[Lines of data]
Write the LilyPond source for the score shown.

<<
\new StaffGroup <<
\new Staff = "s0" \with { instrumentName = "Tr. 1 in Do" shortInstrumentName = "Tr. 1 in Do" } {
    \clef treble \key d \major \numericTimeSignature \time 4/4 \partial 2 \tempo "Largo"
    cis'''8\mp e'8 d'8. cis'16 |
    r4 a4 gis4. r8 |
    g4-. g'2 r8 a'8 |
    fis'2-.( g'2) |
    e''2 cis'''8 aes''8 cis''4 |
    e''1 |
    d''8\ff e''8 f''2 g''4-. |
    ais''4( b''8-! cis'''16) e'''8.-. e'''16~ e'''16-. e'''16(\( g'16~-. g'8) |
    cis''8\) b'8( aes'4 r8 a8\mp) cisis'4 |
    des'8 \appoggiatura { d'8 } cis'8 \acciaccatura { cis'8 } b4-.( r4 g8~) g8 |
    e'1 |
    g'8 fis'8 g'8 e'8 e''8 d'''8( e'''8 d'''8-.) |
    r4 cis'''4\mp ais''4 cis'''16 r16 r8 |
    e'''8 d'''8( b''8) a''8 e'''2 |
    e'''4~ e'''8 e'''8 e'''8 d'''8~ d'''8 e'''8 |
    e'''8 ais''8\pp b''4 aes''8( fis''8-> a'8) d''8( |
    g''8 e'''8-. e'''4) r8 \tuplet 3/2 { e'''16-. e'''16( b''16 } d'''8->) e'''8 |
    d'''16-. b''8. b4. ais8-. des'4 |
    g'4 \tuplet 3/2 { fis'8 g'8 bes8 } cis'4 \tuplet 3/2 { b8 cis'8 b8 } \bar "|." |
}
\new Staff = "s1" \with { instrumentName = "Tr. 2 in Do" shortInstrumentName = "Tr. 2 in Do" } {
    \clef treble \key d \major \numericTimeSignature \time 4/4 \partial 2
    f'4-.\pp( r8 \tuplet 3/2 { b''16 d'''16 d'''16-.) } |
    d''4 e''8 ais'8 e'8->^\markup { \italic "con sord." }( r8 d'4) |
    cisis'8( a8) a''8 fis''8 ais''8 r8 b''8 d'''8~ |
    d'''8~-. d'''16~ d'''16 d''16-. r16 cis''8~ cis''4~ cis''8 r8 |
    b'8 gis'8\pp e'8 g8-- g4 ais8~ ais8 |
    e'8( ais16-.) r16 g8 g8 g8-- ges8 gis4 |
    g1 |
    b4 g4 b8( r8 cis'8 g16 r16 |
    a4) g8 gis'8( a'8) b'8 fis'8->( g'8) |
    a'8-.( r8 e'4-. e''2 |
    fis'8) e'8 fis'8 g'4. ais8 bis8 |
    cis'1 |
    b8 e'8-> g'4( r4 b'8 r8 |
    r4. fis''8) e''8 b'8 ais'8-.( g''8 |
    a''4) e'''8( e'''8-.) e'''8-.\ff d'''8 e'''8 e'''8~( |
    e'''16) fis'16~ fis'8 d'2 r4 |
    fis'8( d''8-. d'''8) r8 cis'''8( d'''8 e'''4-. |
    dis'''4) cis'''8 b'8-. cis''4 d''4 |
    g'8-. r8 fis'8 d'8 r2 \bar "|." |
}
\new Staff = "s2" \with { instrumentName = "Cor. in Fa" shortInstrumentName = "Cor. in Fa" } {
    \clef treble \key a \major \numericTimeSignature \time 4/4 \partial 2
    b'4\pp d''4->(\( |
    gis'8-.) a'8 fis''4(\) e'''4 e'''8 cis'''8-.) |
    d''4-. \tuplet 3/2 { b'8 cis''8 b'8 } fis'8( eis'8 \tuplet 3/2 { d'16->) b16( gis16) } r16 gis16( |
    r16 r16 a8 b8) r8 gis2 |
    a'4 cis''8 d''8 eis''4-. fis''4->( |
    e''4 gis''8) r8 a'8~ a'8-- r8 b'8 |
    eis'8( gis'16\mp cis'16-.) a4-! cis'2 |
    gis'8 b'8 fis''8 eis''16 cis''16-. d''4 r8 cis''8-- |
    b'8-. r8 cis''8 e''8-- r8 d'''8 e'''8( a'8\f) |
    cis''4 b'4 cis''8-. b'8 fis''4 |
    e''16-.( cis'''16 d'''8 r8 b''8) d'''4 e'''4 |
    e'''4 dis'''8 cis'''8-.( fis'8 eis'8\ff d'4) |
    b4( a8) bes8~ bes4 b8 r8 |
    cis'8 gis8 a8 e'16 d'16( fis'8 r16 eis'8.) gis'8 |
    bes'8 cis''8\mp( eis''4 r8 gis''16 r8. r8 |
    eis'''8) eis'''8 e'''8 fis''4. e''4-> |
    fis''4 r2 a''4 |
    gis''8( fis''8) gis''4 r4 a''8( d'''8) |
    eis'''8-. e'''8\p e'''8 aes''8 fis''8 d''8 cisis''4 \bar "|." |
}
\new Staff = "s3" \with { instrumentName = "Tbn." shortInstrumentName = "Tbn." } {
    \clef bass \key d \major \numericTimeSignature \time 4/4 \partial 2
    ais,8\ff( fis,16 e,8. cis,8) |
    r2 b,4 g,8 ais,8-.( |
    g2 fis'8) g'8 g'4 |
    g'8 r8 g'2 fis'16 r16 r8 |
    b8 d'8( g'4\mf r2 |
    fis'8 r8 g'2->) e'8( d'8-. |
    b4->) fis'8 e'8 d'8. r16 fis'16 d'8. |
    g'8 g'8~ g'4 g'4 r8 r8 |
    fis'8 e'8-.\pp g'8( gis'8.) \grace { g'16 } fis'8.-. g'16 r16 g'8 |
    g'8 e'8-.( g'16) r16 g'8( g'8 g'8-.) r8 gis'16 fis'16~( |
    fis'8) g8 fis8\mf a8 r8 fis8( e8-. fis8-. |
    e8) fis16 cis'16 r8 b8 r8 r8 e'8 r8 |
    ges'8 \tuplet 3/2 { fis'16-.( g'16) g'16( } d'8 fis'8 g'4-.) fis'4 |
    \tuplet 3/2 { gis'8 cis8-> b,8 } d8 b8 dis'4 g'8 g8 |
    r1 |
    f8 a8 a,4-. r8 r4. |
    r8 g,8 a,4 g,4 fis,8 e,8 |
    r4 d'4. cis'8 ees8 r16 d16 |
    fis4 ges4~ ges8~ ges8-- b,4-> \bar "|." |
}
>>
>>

### Your goal
Report how many lines of the items contain the string "cisis", giving only the number.

### Expected answer
3